- Work item:
Give the lines below again exactly, starting with the line that holds "SOIL pin AO: A0 -> D0" and going on through the line that holds "GAS pin AO: B1 -> C15".
(Data excerpts)
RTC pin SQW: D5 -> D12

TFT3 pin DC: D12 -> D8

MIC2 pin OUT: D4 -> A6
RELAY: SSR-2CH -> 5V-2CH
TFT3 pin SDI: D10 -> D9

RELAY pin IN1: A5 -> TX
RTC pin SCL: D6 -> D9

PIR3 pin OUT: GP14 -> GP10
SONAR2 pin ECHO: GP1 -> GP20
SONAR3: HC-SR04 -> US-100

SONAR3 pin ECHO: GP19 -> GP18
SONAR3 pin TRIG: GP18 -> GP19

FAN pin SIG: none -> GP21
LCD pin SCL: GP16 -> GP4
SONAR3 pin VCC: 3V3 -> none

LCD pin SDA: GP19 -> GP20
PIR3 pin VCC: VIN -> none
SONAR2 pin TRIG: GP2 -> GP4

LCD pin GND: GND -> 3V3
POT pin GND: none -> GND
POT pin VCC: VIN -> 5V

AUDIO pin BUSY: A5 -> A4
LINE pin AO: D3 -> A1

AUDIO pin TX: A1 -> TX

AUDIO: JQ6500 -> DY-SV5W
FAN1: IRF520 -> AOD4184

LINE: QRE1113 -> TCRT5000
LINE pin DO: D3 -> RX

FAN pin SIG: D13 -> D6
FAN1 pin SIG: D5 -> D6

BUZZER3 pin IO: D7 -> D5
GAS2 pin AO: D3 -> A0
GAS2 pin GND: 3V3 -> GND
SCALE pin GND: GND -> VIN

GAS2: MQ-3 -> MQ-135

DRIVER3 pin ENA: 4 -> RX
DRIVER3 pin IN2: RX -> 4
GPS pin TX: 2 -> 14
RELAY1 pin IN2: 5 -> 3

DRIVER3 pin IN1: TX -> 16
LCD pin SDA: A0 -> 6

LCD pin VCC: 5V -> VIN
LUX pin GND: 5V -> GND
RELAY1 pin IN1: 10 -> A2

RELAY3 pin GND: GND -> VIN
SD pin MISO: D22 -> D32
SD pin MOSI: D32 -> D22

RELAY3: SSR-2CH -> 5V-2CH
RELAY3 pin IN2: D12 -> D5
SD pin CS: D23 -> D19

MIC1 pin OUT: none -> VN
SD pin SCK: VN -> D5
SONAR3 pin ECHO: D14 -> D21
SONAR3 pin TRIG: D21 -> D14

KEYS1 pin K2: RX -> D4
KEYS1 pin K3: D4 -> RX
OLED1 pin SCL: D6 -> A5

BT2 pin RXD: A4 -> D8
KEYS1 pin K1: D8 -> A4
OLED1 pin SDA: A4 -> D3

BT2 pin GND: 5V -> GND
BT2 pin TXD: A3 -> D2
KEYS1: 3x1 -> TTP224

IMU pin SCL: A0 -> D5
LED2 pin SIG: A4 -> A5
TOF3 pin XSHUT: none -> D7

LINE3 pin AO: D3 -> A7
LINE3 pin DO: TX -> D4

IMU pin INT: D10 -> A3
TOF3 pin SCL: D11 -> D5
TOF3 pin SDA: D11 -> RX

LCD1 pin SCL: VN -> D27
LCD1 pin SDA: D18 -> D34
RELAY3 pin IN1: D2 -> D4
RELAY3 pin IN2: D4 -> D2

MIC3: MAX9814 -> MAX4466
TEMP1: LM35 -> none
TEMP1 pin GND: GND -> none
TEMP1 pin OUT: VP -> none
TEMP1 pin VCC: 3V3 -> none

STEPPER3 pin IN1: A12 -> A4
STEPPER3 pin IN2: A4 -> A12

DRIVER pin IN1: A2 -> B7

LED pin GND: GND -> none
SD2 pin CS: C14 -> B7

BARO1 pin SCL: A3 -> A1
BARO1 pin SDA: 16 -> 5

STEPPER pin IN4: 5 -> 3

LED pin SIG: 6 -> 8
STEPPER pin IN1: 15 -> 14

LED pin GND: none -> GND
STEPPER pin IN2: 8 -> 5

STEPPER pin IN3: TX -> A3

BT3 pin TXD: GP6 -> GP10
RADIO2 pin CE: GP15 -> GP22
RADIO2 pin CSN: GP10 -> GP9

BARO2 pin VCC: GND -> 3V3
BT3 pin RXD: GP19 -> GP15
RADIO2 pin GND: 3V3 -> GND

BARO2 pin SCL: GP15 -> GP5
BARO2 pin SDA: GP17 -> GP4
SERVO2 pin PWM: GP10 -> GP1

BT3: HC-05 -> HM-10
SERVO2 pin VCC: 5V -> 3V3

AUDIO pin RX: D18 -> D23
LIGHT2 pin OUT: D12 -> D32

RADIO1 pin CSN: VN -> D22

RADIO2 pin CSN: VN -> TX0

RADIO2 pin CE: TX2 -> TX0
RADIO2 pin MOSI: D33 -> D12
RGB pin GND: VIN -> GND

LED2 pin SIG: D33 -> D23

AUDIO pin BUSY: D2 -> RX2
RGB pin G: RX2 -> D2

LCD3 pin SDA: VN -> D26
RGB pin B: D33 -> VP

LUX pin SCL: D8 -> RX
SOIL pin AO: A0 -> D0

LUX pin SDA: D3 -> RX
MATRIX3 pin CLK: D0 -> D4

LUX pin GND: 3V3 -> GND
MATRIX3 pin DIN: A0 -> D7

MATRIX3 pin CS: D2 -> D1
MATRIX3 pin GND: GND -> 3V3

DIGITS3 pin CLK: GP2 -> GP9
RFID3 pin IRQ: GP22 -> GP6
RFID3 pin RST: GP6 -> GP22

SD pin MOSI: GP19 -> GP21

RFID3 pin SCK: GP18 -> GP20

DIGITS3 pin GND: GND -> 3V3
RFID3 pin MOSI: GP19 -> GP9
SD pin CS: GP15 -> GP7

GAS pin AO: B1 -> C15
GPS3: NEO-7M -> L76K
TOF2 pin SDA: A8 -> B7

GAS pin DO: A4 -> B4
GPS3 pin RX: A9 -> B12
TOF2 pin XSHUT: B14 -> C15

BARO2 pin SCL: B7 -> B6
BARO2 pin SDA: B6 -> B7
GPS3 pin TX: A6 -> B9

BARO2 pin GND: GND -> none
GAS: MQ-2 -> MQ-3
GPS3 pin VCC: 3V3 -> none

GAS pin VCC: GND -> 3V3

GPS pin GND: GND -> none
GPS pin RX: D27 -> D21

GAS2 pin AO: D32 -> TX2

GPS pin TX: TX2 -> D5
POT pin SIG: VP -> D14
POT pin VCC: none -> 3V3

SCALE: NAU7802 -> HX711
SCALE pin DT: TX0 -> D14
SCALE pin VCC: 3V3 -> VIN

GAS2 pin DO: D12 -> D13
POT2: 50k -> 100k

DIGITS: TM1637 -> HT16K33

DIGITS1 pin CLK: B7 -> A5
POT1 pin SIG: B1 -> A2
(End Data excerpts)
- Answer box:
SOIL pin AO: A0 -> D0

LUX pin SDA: D3 -> RX
MATRIX3 pin CLK: D0 -> D4

LUX pin GND: 3V3 -> GND
MATRIX3 pin DIN: A0 -> D7

MATRIX3 pin CS: D2 -> D1
MATRIX3 pin GND: GND -> 3V3

DIGITS3 pin CLK: GP2 -> GP9
RFID3 pin IRQ: GP22 -> GP6
RFID3 pin RST: GP6 -> GP22

SD pin MOSI: GP19 -> GP21

RFID3 pin SCK: GP18 -> GP20

DIGITS3 pin GND: GND -> 3V3
RFID3 pin MOSI: GP19 -> GP9
SD pin CS: GP15 -> GP7

GAS pin AO: B1 -> C15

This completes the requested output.